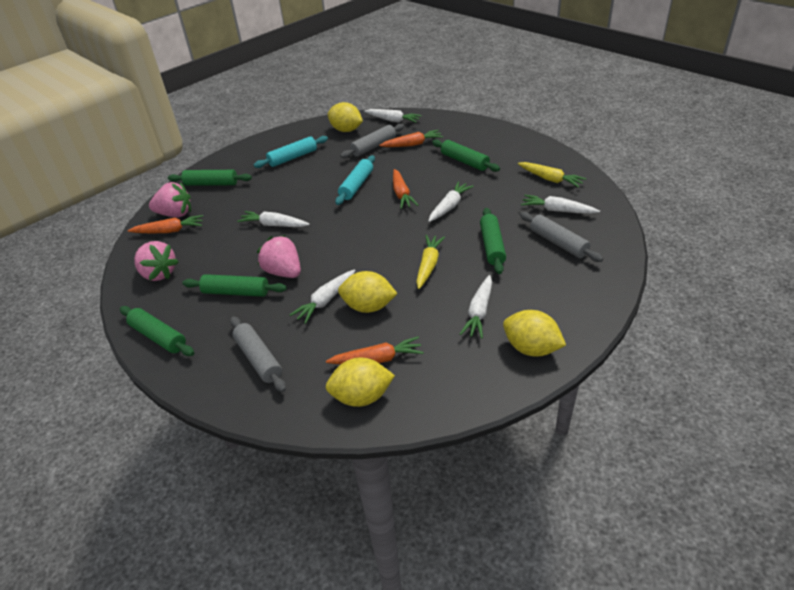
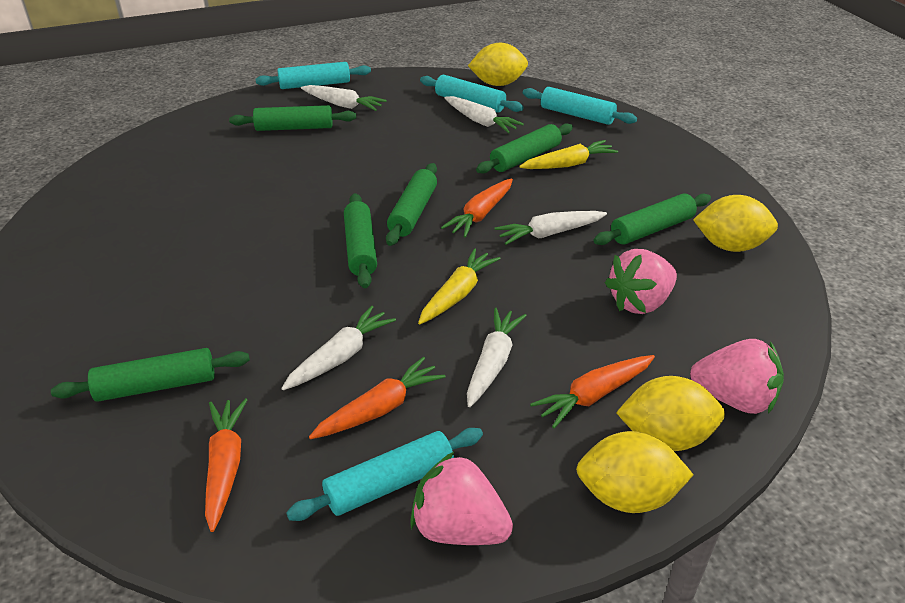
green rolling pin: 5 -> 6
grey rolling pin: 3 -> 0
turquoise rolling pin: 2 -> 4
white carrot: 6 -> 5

- HOW TO COMPLETE THIS TASK -
Give the data again exactly. Keep the images out.

- WRITTEN ANSWER -
green rolling pin: 5 -> 6
grey rolling pin: 3 -> 0
turquoise rolling pin: 2 -> 4
white carrot: 6 -> 5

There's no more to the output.